EXERCISE OBJECTIVE: Copy every line below that contains the string "kern". Case counts, so match uppercase and lowercase letters precisely.

LISTED ENTRIES:
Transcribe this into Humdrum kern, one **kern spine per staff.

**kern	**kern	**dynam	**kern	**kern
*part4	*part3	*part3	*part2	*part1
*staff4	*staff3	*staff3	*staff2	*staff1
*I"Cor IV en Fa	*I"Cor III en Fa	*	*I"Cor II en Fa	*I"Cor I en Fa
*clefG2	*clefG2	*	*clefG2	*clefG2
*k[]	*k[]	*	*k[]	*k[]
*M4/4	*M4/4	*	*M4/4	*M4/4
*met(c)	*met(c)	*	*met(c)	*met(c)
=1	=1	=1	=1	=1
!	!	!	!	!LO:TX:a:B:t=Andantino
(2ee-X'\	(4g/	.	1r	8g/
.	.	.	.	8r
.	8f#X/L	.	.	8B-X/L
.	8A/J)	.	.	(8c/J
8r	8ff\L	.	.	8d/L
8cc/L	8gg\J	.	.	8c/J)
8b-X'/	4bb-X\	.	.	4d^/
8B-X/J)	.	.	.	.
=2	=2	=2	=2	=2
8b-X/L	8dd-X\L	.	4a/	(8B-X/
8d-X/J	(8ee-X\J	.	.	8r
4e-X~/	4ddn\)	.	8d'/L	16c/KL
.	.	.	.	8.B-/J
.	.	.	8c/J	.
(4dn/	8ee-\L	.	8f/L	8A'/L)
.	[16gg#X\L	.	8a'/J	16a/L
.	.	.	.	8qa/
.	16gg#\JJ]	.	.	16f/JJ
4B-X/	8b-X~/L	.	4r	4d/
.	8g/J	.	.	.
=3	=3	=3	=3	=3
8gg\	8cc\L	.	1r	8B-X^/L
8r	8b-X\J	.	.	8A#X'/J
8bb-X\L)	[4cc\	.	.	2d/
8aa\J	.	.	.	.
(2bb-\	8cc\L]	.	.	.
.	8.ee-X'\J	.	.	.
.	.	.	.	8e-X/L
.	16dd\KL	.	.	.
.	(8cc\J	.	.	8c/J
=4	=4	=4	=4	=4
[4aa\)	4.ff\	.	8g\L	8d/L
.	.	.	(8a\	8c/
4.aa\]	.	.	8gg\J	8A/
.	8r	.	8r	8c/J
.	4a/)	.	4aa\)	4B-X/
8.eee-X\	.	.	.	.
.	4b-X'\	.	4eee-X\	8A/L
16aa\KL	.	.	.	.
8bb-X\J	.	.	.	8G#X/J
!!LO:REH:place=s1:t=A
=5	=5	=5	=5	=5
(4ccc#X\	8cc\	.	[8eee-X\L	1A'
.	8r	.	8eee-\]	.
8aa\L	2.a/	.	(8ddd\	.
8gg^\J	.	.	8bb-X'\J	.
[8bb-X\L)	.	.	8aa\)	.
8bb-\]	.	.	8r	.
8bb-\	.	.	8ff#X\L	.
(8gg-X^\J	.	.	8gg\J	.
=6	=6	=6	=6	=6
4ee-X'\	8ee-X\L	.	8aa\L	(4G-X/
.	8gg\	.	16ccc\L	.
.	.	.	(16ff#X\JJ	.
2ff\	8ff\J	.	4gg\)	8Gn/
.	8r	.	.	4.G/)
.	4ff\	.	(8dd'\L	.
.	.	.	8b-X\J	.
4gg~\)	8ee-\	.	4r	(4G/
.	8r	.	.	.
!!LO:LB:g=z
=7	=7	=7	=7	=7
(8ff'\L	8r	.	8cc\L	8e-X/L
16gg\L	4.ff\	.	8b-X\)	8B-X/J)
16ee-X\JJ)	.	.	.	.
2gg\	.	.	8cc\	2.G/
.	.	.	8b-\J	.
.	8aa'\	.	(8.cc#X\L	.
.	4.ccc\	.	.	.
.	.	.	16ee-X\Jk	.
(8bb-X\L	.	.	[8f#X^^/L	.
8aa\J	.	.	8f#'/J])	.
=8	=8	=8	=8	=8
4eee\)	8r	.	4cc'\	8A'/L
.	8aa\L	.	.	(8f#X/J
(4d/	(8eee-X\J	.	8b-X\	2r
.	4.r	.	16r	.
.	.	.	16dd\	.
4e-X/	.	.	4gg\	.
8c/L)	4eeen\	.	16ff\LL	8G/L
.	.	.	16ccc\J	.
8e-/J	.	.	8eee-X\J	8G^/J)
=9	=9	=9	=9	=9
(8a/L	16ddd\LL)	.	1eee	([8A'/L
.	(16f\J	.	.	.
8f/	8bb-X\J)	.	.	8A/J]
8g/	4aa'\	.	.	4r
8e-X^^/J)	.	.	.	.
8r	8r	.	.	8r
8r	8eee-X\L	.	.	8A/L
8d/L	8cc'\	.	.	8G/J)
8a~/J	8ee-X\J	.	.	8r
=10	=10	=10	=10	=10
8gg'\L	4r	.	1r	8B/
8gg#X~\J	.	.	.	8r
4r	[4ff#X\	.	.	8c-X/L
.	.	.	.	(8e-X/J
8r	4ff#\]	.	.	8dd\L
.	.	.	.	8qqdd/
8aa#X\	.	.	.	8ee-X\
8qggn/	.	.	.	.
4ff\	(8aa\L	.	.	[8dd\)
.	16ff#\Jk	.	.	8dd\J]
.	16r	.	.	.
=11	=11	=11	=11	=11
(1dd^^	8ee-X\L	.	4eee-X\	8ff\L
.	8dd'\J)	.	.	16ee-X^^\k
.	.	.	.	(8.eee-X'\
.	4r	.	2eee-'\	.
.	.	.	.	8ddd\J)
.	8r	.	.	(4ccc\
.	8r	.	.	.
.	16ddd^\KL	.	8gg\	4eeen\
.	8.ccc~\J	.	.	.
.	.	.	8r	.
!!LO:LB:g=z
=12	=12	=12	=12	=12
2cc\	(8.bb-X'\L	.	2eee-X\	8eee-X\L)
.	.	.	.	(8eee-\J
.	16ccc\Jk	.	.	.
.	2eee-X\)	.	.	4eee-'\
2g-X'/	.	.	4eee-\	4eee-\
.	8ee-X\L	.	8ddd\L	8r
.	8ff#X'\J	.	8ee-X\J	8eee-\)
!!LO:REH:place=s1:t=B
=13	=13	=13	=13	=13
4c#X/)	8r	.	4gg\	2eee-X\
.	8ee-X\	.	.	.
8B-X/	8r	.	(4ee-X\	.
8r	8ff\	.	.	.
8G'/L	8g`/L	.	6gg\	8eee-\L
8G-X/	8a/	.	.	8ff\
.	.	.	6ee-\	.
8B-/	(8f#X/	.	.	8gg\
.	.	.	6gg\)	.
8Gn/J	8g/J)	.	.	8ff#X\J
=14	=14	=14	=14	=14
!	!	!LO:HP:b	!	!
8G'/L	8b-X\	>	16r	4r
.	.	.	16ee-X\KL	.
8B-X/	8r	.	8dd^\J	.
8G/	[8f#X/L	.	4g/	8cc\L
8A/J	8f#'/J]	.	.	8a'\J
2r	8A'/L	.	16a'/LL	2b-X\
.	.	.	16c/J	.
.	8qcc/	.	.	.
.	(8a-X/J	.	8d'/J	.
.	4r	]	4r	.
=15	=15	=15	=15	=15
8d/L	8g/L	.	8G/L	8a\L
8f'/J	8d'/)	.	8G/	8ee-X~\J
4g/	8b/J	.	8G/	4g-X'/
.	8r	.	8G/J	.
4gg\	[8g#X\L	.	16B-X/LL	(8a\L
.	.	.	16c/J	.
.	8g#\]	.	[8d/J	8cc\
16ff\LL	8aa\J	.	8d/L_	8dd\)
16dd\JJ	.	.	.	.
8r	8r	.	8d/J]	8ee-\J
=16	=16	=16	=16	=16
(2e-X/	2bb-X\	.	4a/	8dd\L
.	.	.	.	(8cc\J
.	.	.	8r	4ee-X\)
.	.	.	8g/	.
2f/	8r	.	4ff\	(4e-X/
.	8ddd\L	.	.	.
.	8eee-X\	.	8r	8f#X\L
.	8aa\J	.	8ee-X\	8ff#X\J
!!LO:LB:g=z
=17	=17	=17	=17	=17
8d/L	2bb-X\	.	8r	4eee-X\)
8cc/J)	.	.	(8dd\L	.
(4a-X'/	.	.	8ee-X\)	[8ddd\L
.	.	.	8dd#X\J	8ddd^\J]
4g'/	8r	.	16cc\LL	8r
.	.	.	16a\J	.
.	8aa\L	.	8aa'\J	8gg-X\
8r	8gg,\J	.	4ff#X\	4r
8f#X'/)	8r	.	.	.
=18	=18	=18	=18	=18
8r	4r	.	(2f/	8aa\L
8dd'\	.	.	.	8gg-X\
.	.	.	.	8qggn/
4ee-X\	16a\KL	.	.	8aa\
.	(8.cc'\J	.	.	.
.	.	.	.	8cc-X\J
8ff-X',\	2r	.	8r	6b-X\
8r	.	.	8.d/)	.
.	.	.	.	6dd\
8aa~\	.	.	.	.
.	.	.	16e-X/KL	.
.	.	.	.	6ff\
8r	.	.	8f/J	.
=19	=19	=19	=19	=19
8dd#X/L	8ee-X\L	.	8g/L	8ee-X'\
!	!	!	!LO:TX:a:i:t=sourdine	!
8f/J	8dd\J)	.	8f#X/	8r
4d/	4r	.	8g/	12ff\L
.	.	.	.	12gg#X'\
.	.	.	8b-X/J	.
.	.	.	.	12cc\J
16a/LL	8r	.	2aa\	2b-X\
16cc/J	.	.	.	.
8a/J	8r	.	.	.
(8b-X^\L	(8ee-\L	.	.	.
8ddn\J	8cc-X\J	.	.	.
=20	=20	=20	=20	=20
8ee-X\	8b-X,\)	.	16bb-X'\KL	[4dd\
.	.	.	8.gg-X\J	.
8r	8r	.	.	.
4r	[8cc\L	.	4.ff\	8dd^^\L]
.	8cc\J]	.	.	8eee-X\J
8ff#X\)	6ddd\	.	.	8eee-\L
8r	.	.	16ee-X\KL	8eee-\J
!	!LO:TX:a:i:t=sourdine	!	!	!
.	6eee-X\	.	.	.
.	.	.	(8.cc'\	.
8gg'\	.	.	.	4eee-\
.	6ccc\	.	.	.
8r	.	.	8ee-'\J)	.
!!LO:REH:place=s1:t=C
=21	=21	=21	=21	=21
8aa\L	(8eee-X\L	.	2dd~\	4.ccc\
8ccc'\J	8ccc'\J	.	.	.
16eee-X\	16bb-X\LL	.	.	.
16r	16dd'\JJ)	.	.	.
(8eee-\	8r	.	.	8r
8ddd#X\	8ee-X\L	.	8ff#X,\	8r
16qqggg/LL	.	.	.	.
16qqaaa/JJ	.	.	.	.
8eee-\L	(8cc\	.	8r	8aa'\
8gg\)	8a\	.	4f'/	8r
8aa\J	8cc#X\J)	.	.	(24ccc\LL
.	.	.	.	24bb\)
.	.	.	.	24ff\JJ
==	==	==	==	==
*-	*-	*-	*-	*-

SOLUTION TO THIS TASK:
Transcribe this into Humdrum kern, one **kern spine per staff.
**kern	**kern	**dynam	**kern	**kern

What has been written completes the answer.